Work order — Scan the listing below. Report each line that includes "cross".

Working data —
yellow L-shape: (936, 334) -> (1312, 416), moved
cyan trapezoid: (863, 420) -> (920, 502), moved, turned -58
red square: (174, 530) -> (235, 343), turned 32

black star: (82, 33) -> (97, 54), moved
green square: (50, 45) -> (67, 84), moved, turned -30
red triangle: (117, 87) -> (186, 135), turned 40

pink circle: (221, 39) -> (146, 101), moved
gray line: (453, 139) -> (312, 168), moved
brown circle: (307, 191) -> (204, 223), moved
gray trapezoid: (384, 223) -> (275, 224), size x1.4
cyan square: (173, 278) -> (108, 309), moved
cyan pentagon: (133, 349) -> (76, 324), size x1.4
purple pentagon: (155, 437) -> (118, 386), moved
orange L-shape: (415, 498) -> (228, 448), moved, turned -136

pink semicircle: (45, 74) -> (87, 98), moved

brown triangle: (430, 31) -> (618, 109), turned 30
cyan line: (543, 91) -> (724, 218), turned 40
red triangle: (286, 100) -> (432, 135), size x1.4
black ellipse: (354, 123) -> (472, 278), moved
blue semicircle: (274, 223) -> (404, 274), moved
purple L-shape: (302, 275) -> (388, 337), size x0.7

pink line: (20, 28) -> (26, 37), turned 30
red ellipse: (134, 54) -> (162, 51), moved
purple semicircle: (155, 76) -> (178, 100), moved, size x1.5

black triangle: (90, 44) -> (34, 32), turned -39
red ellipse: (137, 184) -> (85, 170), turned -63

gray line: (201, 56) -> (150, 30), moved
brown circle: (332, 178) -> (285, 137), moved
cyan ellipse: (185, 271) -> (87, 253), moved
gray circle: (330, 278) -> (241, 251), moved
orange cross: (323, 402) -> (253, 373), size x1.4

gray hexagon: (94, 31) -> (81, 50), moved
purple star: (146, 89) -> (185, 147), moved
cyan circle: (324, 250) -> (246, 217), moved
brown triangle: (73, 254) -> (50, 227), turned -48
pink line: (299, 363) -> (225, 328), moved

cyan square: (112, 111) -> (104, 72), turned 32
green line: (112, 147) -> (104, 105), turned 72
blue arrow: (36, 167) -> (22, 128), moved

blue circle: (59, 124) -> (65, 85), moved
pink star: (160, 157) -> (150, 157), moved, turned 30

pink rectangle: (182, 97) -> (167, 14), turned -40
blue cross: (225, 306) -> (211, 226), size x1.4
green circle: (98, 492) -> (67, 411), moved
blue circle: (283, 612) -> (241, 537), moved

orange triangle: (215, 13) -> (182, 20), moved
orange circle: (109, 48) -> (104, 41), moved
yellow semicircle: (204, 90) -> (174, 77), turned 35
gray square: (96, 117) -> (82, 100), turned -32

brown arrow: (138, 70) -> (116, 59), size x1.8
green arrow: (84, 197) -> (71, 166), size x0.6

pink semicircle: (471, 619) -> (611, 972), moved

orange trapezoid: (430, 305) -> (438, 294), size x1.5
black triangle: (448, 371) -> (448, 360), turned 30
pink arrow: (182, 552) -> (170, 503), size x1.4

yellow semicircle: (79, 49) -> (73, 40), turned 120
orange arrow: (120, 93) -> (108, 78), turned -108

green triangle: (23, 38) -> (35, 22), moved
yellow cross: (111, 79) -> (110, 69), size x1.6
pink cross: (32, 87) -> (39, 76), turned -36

Exercise answer —
orange cross: (323, 402) -> (253, 373), size x1.4
blue cross: (225, 306) -> (211, 226), size x1.4
yellow cross: (111, 79) -> (110, 69), size x1.6
pink cross: (32, 87) -> (39, 76), turned -36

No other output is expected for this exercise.